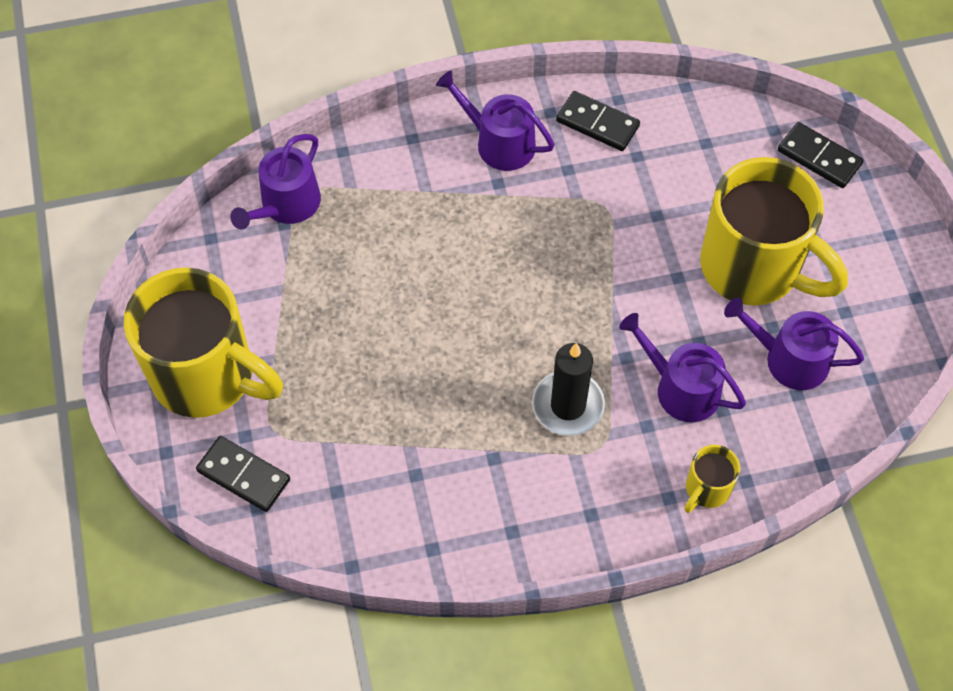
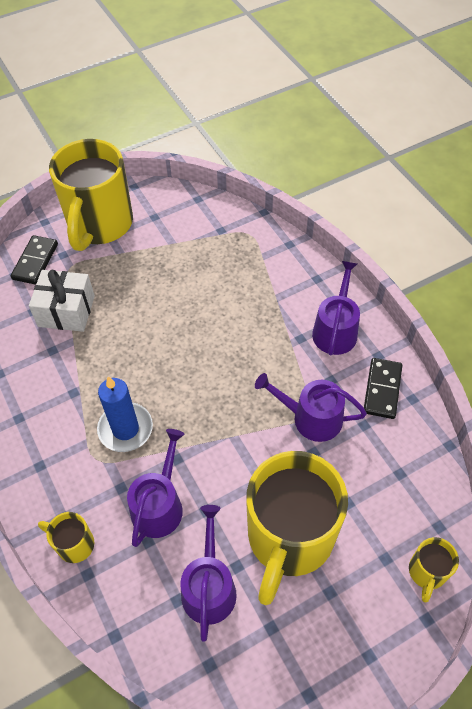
camera: 75 degrees right, 5 degrees down
(286, 205) = (235, 227): purple watering can -> purple watering can (311, 418)
(354, 446) = (66, 311): none -> white gift
(568, 405) = (125, 429): black candle -> blue candle
(819, 157) = (427, 572): black domino -> yellow mug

::::

• _DIRECTIONS_: Repeat the listing verbatim without its pictures.

• _ANSWER TO THIS TASK_:
camera: 75 degrees right, 5 degrees down
(286, 205) = (235, 227): purple watering can -> purple watering can (311, 418)
(354, 446) = (66, 311): none -> white gift
(568, 405) = (125, 429): black candle -> blue candle
(819, 157) = (427, 572): black domino -> yellow mug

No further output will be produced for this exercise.